Look below for the line with "purple truck [530,148,594,233]" and the line with "purple capsule [839,391,913,456]"; repeat exactly those two lines and all lines between them, but no pictures.

[EXTRACTED ENTRIES]

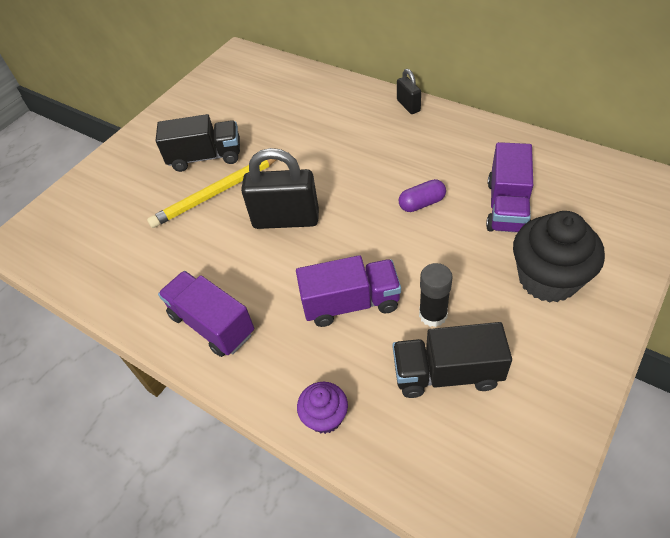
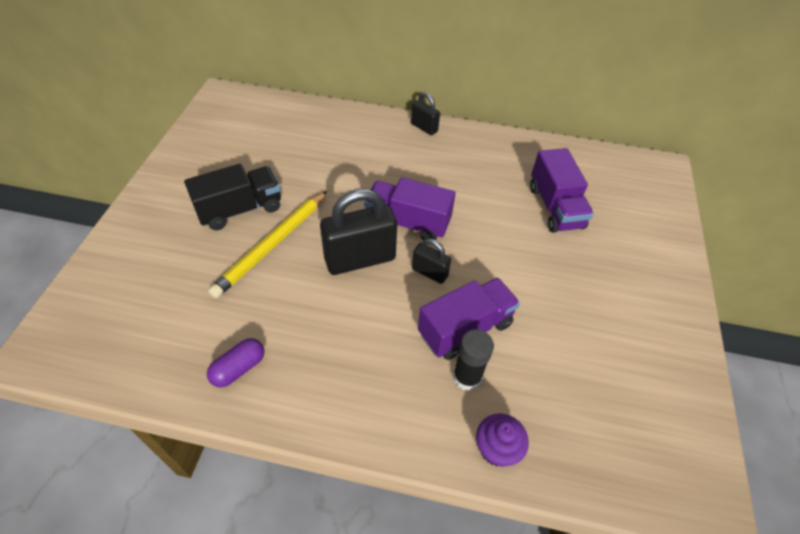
camera: 30 degrees left, 0 degrees up
purple truck [158,271,254,357] -> purple truck moved to [364,177,456,240]
black truck [393,322,512,398] -> none
purple capsule [399,179,446,212] -> purple capsule moved to [207,338,265,388]
black glue stick [419,263,453,327] -> black glue stick moved to [453,329,494,391]
black cupcake [513,211,605,303] -> none
none -> black padlock [412,239,451,284]

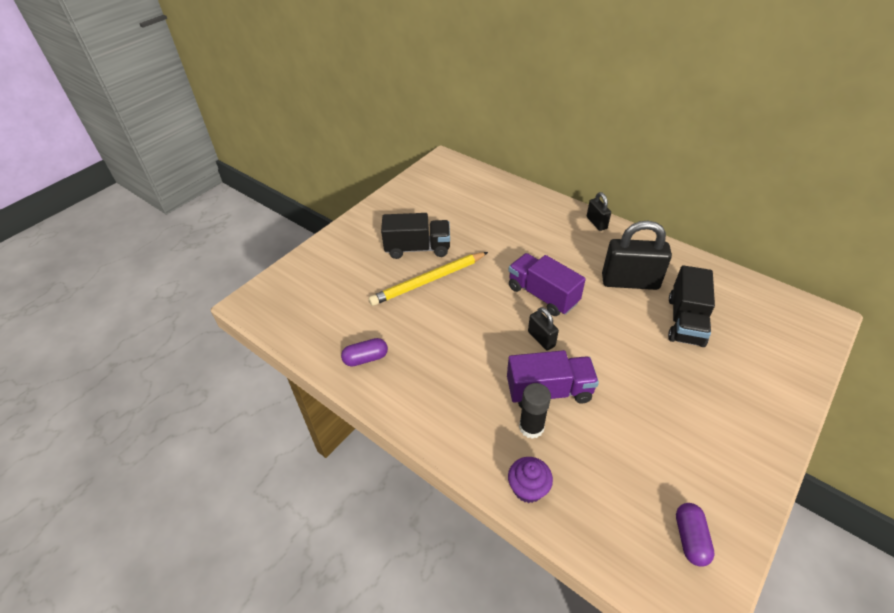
camera: 30 degrees right, 5 degrees down
black padlock [320,189,397,275] -> black padlock moved to [602,221,672,290]
purple truck [530,148,594,233] -> black truck [668,265,715,347]
none -> purple capsule [676,503,715,567]

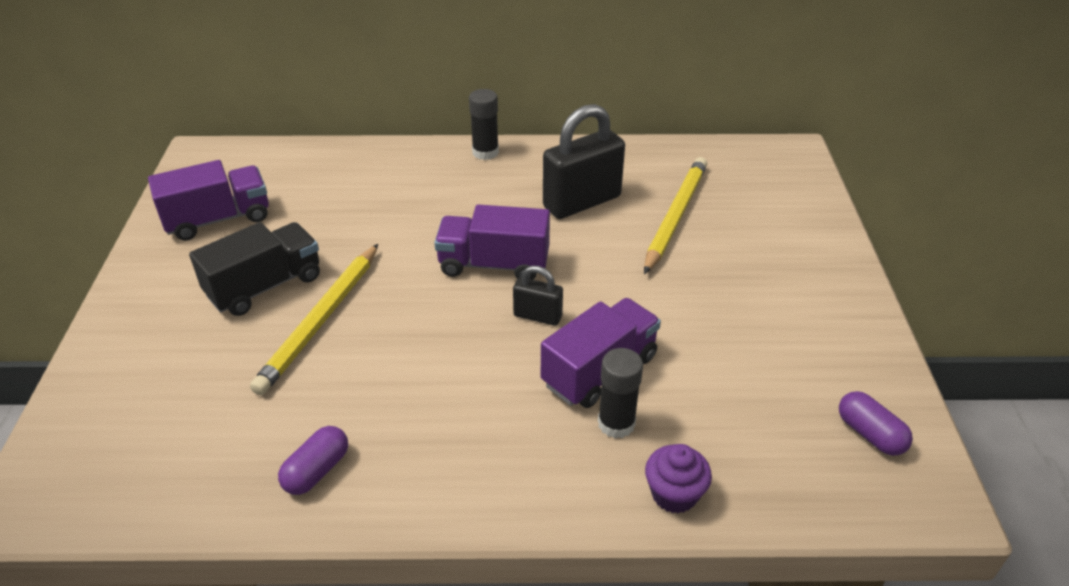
camera: 40 degrees left, 5 degrees down
black padlock [587,192,611,231] -> black glue stick [469,89,499,160]
black truck [668,265,715,347] -> yellow pencil [644,157,707,274]
none -> purple truck [148,160,269,241]

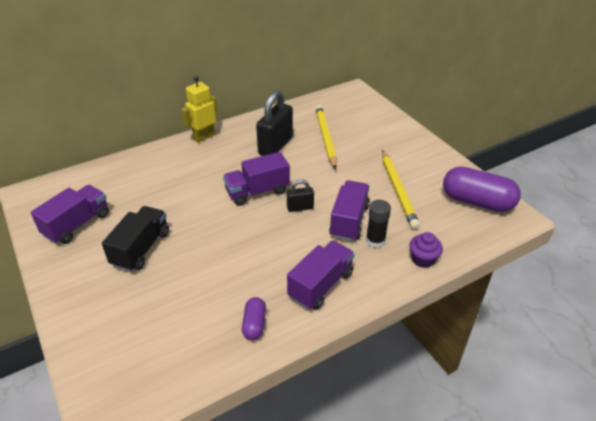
camera: 30 degrees left, 0 degrees up
yellow pencil [250,244,378,395] -> yellow pencil moved to [382,150,420,229]
black glue stick [469,89,499,160] -> yellow robot [181,76,218,143]
purple capsule [839,391,913,456] -> purple capsule [443,166,521,212], size x1.98
none -> purple truck [287,240,355,310]

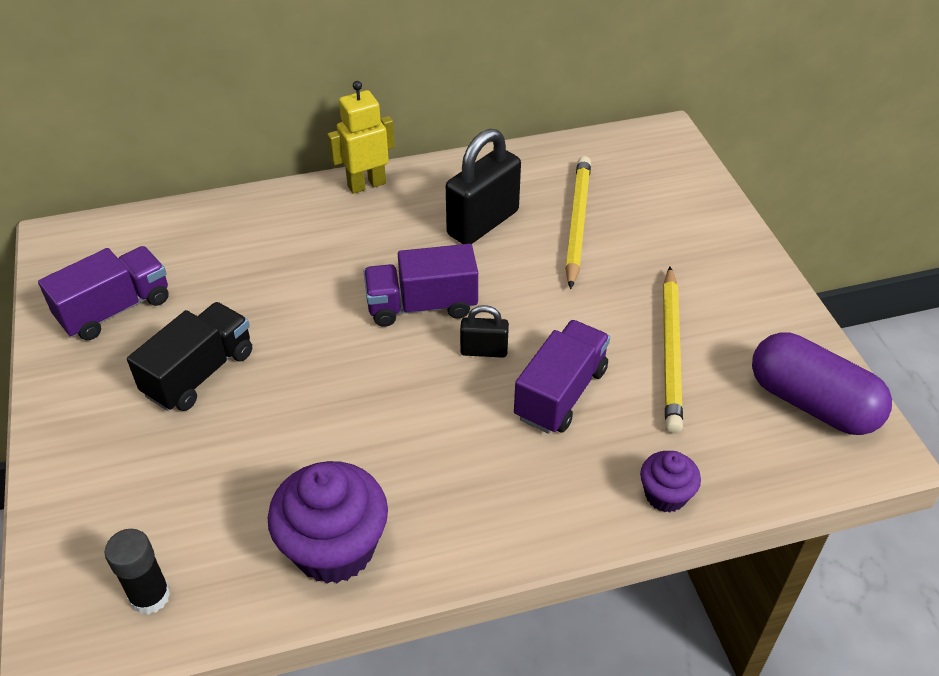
camera: 15 degrees right, 5 degrees up
purple capsule [242,297,266,340] -> purple cupcake [268,461,388,584]
purple truck [287,240,355,310] -> none
black glue stick [366,200,391,248] -> black glue stick moved to [105,529,171,615]

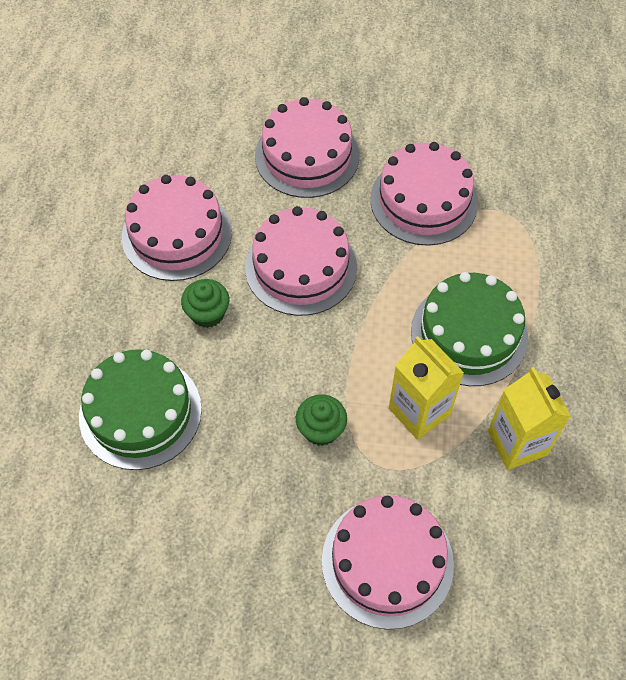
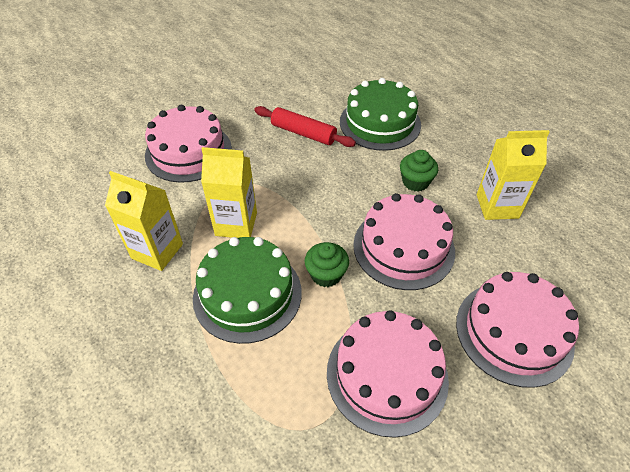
camera: 135 degrees right, 10 degrees down
pink cake [122,175,232,281] -> yellow carton [477,130,550,220]
green cupcake [296,394,347,446] -> green cupcake moved to [305,242,349,287]
none -> red rolling pin [254,106,356,147]

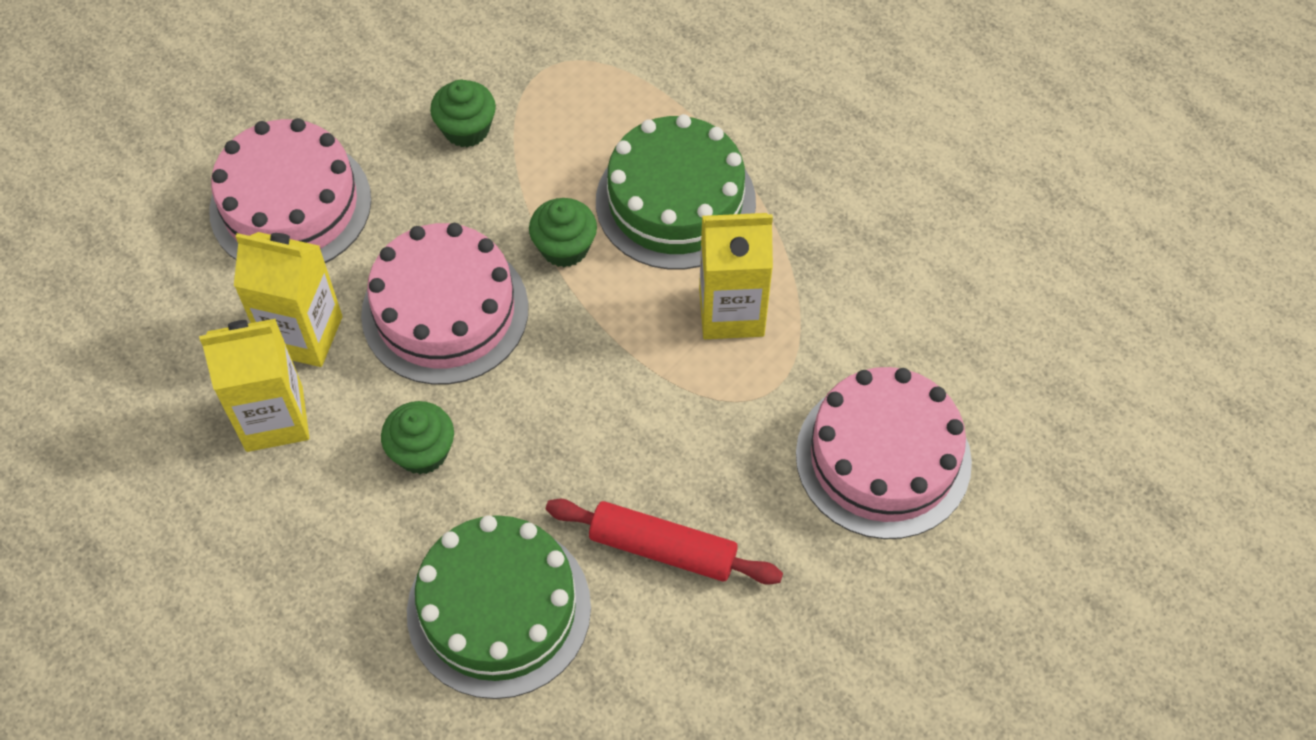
camera: 170 degrees right, 10 degrees up
yellow carton [105,171,183,271] -> yellow carton moved to [234,232,343,367]
pink cake [327,310,449,438] -> green cupcake [430,80,496,148]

[/EXTRACTED ENTRIES]

» SOLUTION BELOW
purple truck [530,148,594,233] -> black truck [668,265,715,347]
none -> purple capsule [676,503,715,567]

camera: 40 degrees left, 5 degrees down
black padlock [587,192,611,231] -> black glue stick [469,89,499,160]
black truck [668,265,715,347] -> yellow pencil [644,157,707,274]
none -> purple truck [148,160,269,241]

camera: 30 degrees left, 0 degrees up
yellow pencil [250,244,378,395] -> yellow pencil moved to [382,150,420,229]
black glue stick [469,89,499,160] -> yellow robot [181,76,218,143]
purple capsule [839,391,913,456] -> purple capsule [443,166,521,212], size x1.98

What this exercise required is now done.